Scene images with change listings
....

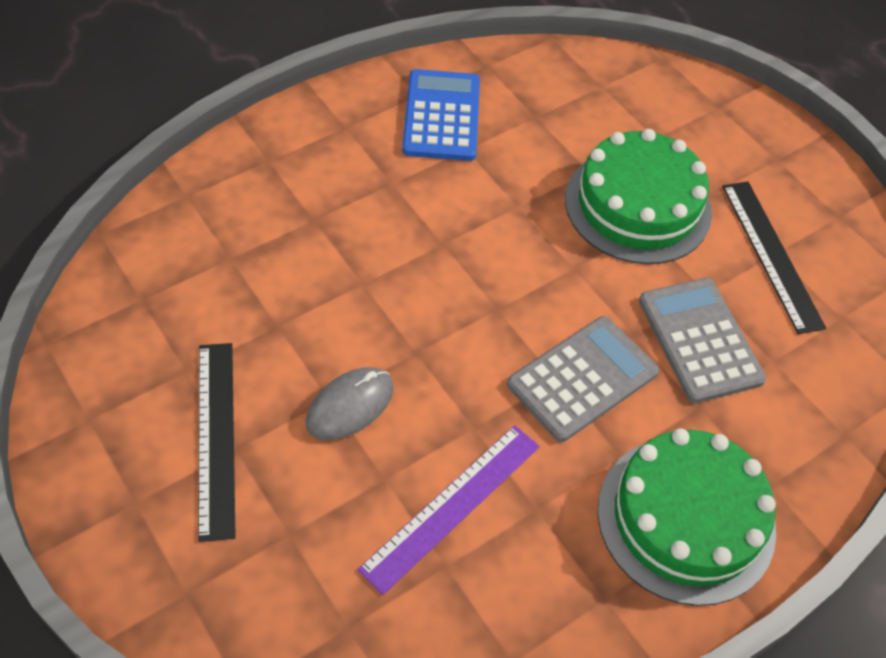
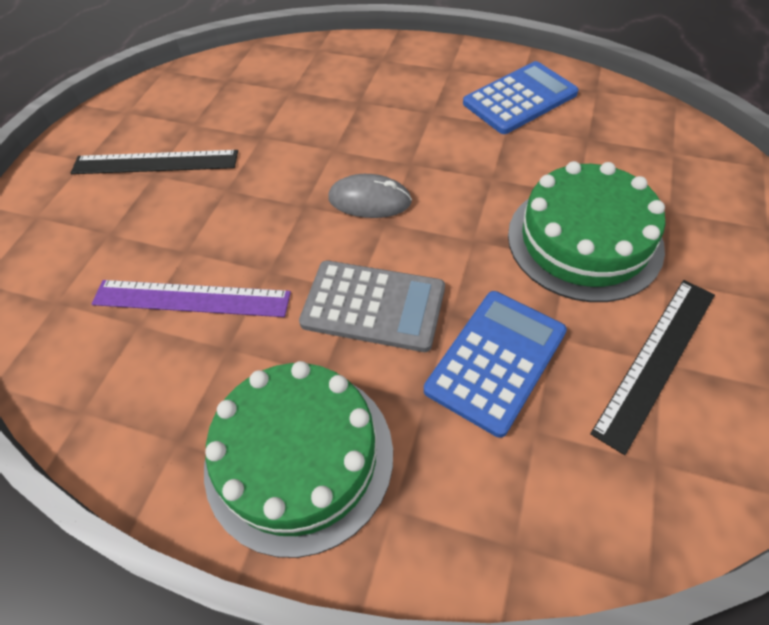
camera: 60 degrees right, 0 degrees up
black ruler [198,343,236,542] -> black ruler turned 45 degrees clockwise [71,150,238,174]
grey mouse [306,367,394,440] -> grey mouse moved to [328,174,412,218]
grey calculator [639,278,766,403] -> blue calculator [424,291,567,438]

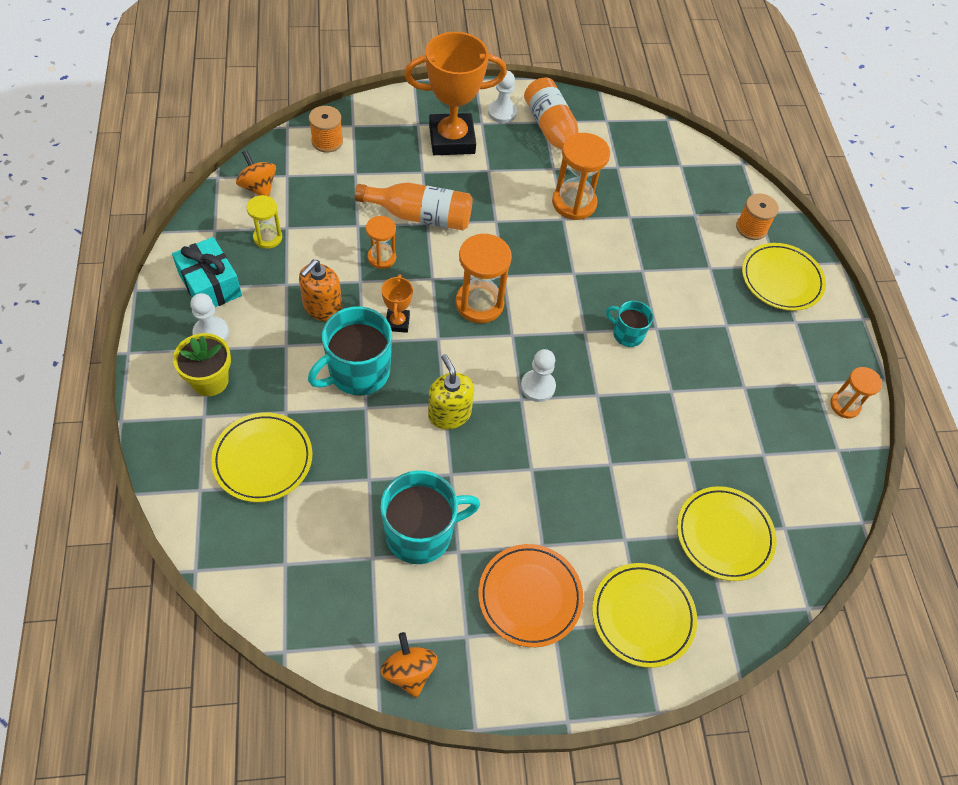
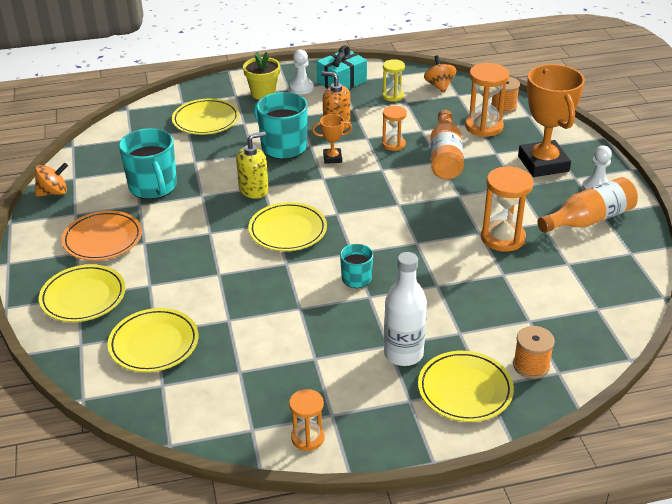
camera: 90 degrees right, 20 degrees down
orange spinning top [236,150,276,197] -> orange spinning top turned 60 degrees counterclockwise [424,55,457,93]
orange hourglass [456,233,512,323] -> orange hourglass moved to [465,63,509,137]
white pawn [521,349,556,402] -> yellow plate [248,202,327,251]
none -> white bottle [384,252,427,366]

....

Please output an exact repetition of the lines from the line containing "black ruler [198,343,236,542]" to the end of the records, both included, with no pictures and no additional text.

black ruler [198,343,236,542] -> black ruler turned 45 degrees clockwise [71,150,238,174]
grey mouse [306,367,394,440] -> grey mouse moved to [328,174,412,218]
grey calculator [639,278,766,403] -> blue calculator [424,291,567,438]

camera: 90 degrees right, 20 degrees down
orange spinning top [236,150,276,197] -> orange spinning top turned 60 degrees counterclockwise [424,55,457,93]
orange hourglass [456,233,512,323] -> orange hourglass moved to [465,63,509,137]
white pawn [521,349,556,402] -> yellow plate [248,202,327,251]
none -> white bottle [384,252,427,366]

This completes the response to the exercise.